• _Assignment_: Repeat the data word for word. Do not include the pictures.

*** Block opens ***

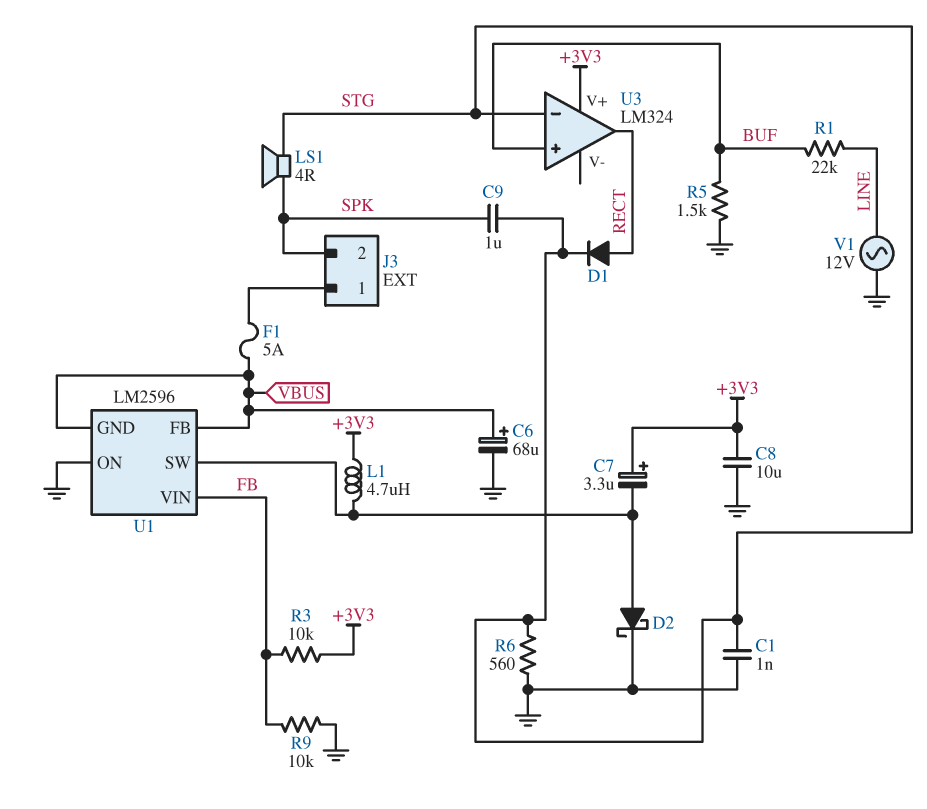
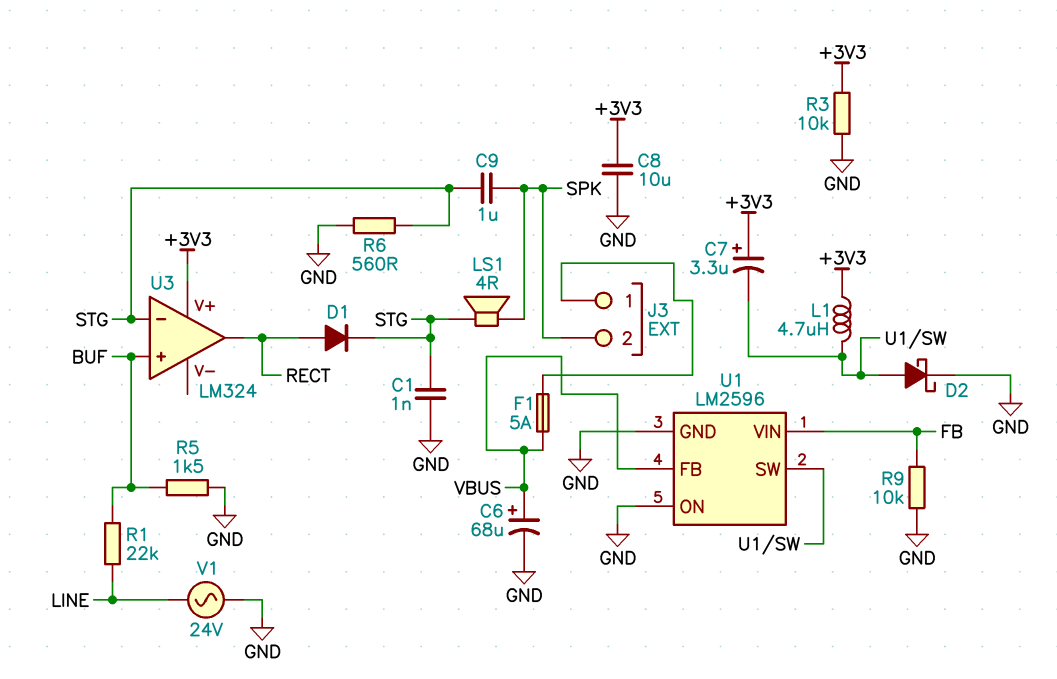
R3: 10k (+3V3, FB) -> 10k (+3V3, GND)
U1 pin GND: VBUS -> GND
V1: AC 12V (GND, LINE) -> AC 24V (GND, LINE)

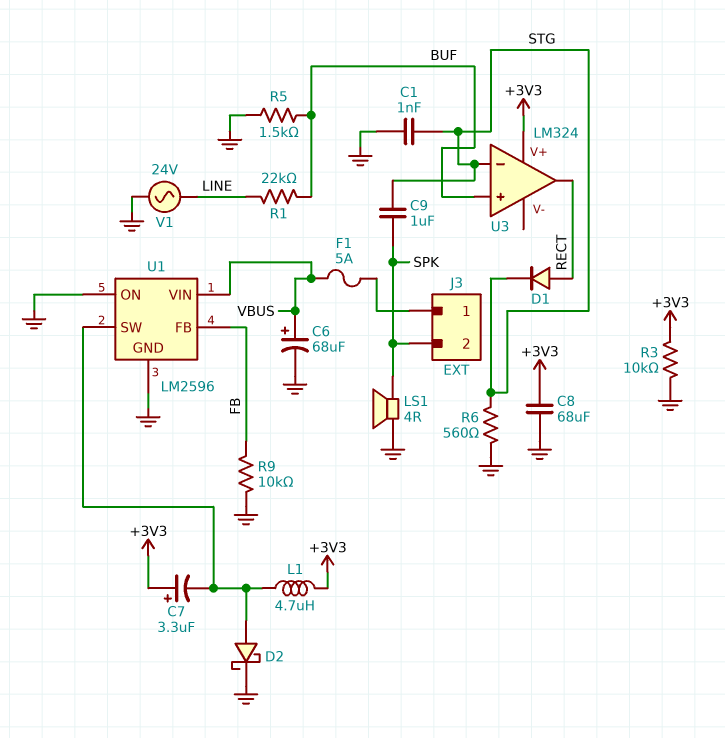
C8: 10uF (+3V3, GND) -> 68uF (+3V3, GND)
LS1: speaker 4R (SPK, STG) -> speaker 4R (GND, SPK)
U1 pin FB: VBUS -> FB
U1 pin VIN: FB -> VBUS

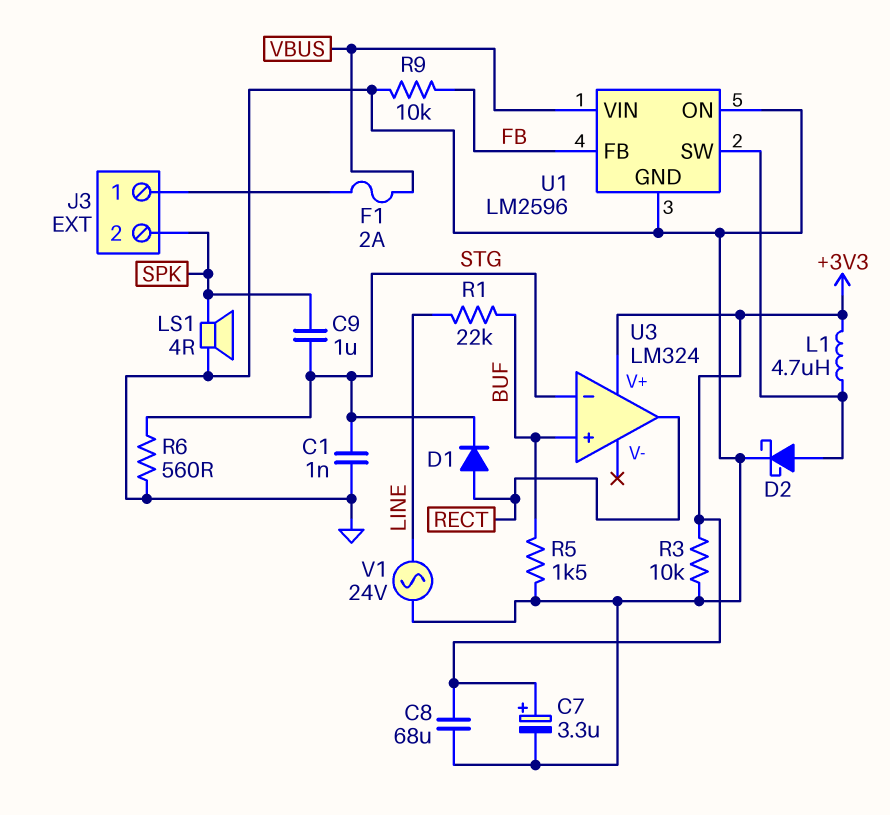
C6: 68uF (plus VBUS, minus GND) -> none
C7: 3.3uF (plus +3V3, minus U1/SW) -> 3.3uF (plus +3V3, minus GND)
F1: 5A (J3/1, VBUS) -> 2A (J3/1, VBUS)

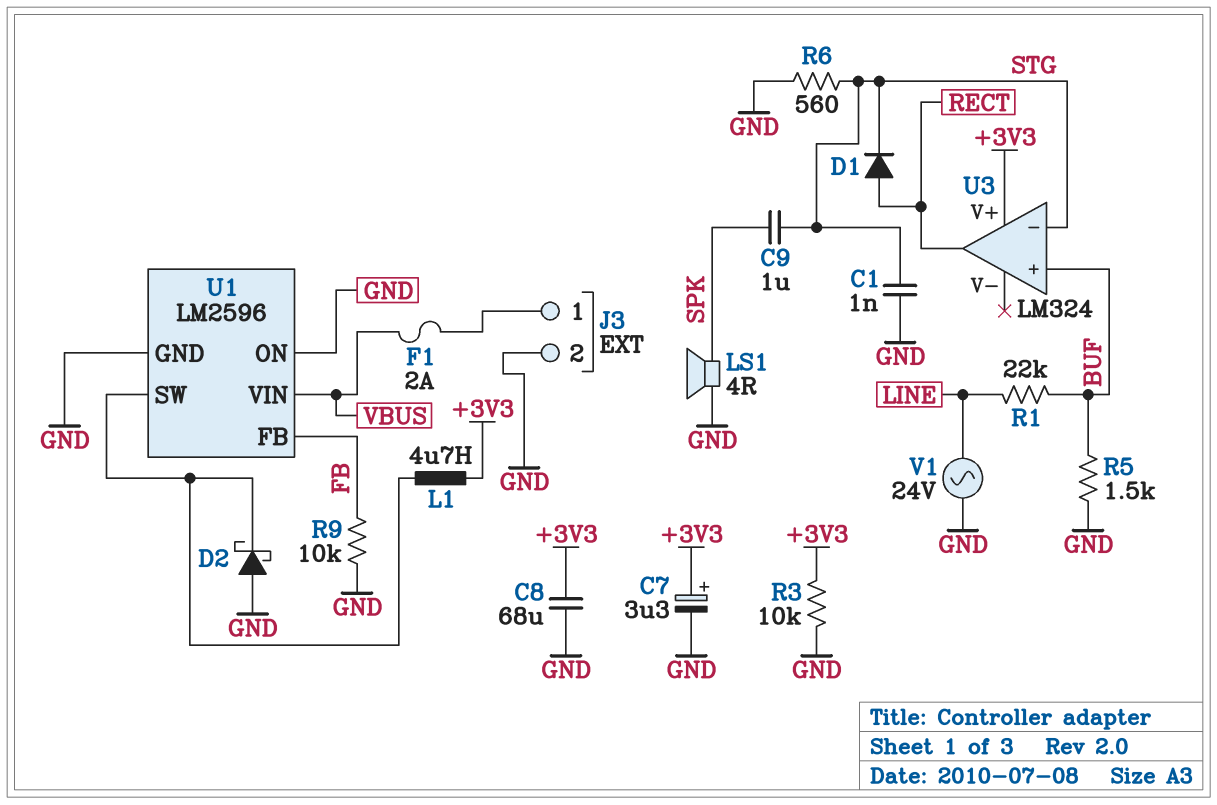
D2: schottky (A U1/SW, K GND) -> schottky (A GND, K U1/SW)
J3 pin 2: SPK -> GND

*** Block closes ***

• _Your solution_:
R3: 10k (+3V3, FB) -> 10k (+3V3, GND)
U1 pin GND: VBUS -> GND
V1: AC 12V (GND, LINE) -> AC 24V (GND, LINE)

C8: 10uF (+3V3, GND) -> 68uF (+3V3, GND)
LS1: speaker 4R (SPK, STG) -> speaker 4R (GND, SPK)
U1 pin FB: VBUS -> FB
U1 pin VIN: FB -> VBUS

C6: 68uF (plus VBUS, minus GND) -> none
C7: 3.3uF (plus +3V3, minus U1/SW) -> 3.3uF (plus +3V3, minus GND)
F1: 5A (J3/1, VBUS) -> 2A (J3/1, VBUS)

D2: schottky (A U1/SW, K GND) -> schottky (A GND, K U1/SW)
J3 pin 2: SPK -> GND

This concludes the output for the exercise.